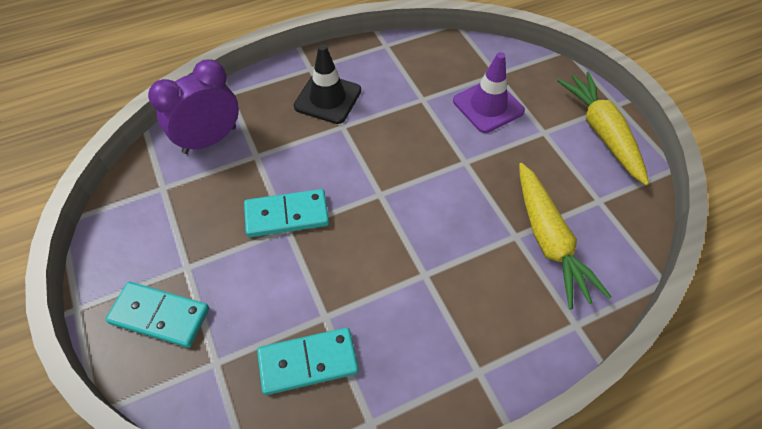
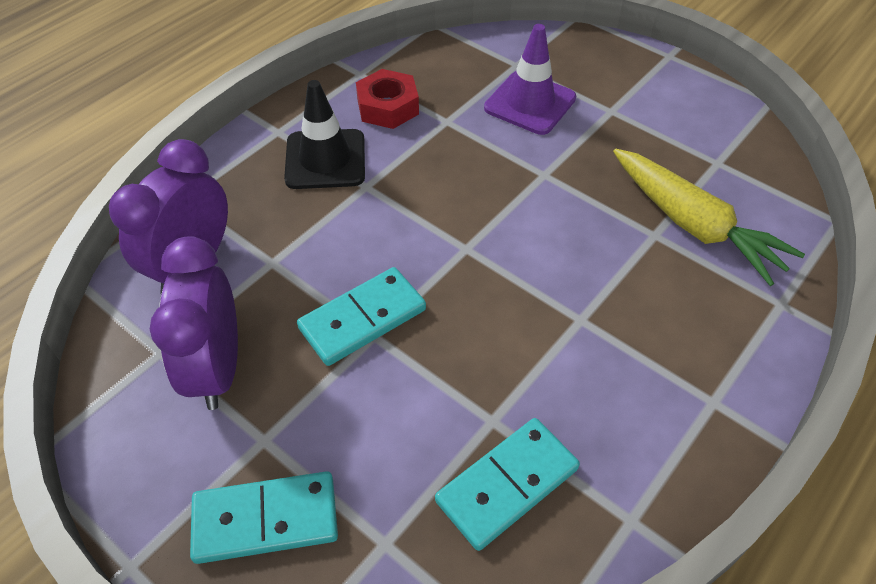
camera: 25 degrees left, 5 degrees down
(186, 211) = (217, 368): none -> purple clock
(389, 75) = (388, 107): none -> red nut
(602, 132) = (673, 90): yellow carrot -> none

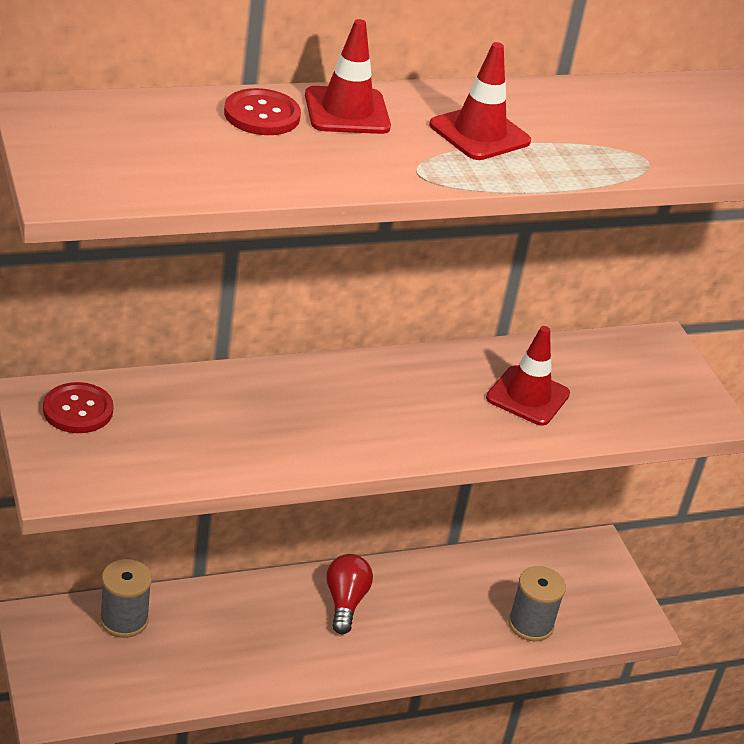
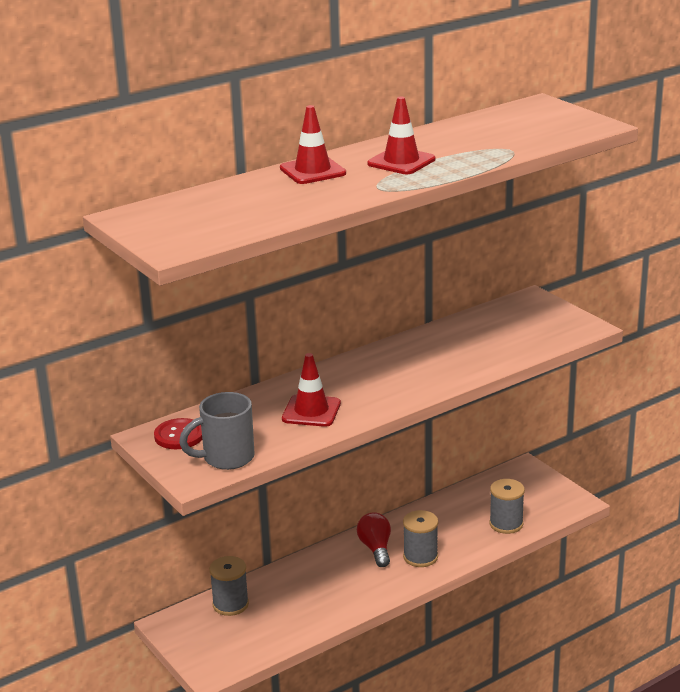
camera: 10 degrees left, 10 degrees down
(117, 467) = (226, 458): none -> grey mug
(262, 115) = (262, 185): red button -> none
(395, 635) = (420, 557): none -> grey spool
(527, 396) = (466, 348): red traffic cone -> red traffic cone (311, 411)

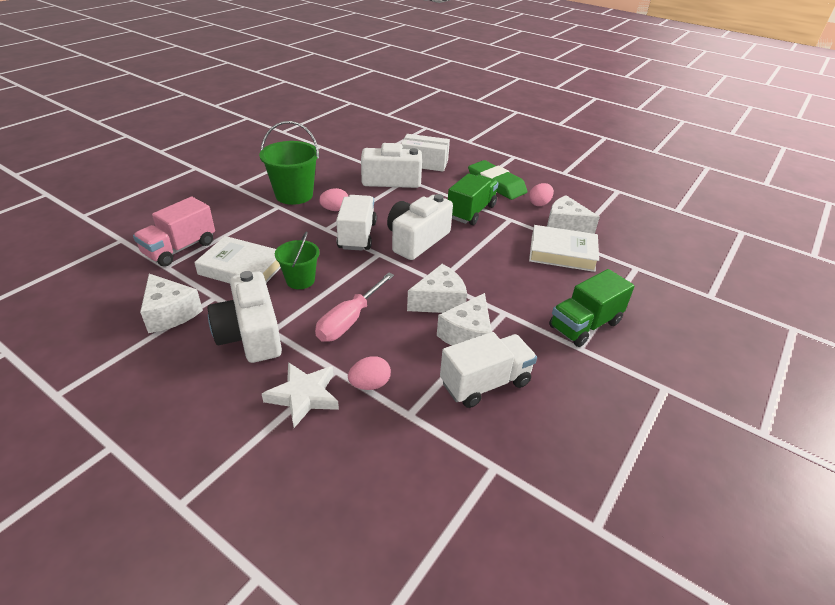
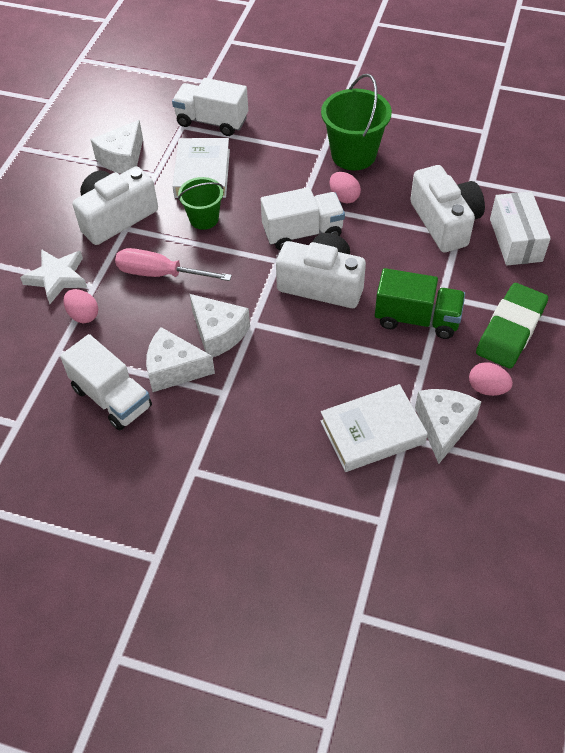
camera: 75 degrees right, 15 degrees up
(180, 249) = (212, 121): pink truck -> white truck
(562, 253) = (372, 432): white book -> white book turned 75 degrees clockwise
(585, 325) = (233, 472): green truck -> none

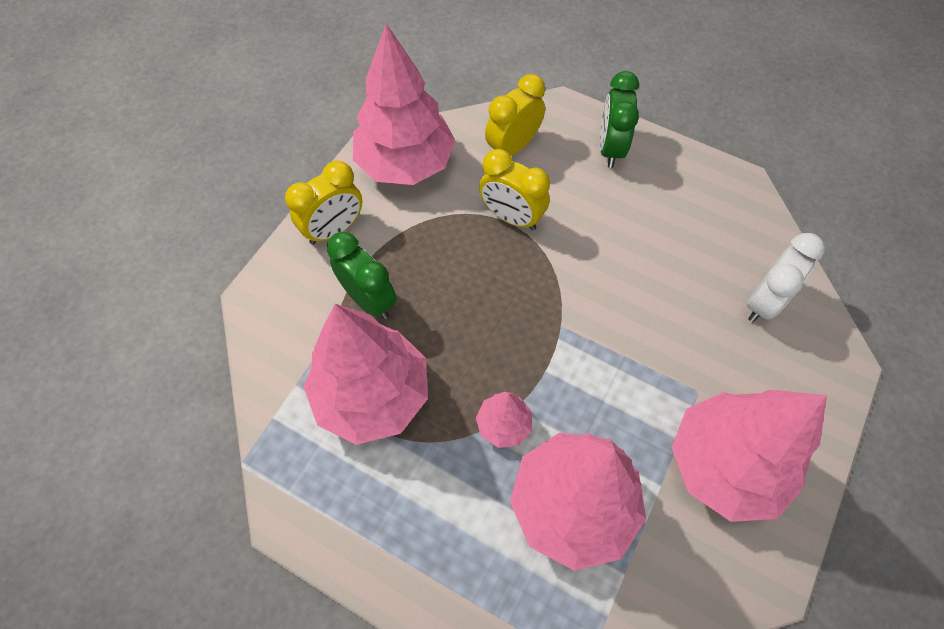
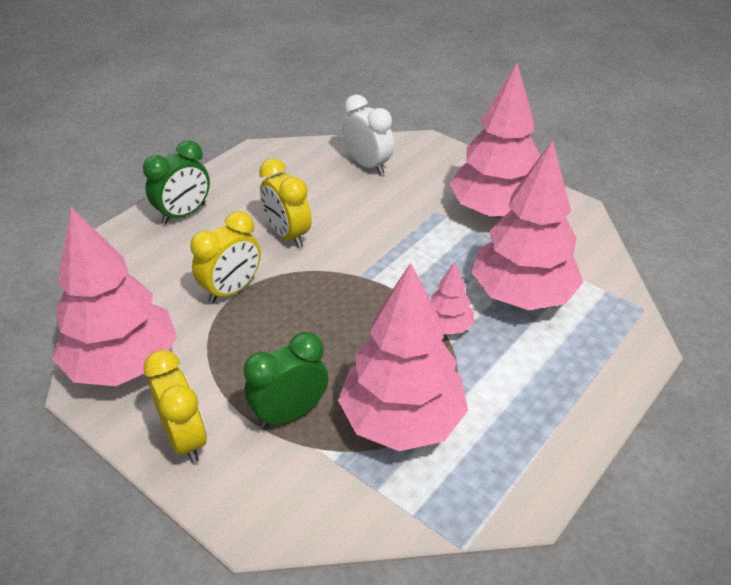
camera: 80 degrees left, 20 degrees down
(513, 147) = (147, 277): yellow clock -> yellow clock (287, 235)
(610, 148) = (184, 214): green clock -> green clock turned 60 degrees counterclockwise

#### [Prompt]
Find the line with "(180, 249) = (212, 121): pink" and the line with "camera: 80 degrees left, 20 degrees down" in the records above. Copy both and all lines between them exactly, without pictures.

#### [Expected output]
(180, 249) = (212, 121): pink truck -> white truck
(562, 253) = (372, 432): white book -> white book turned 75 degrees clockwise
(585, 325) = (233, 472): green truck -> none

camera: 80 degrees left, 20 degrees down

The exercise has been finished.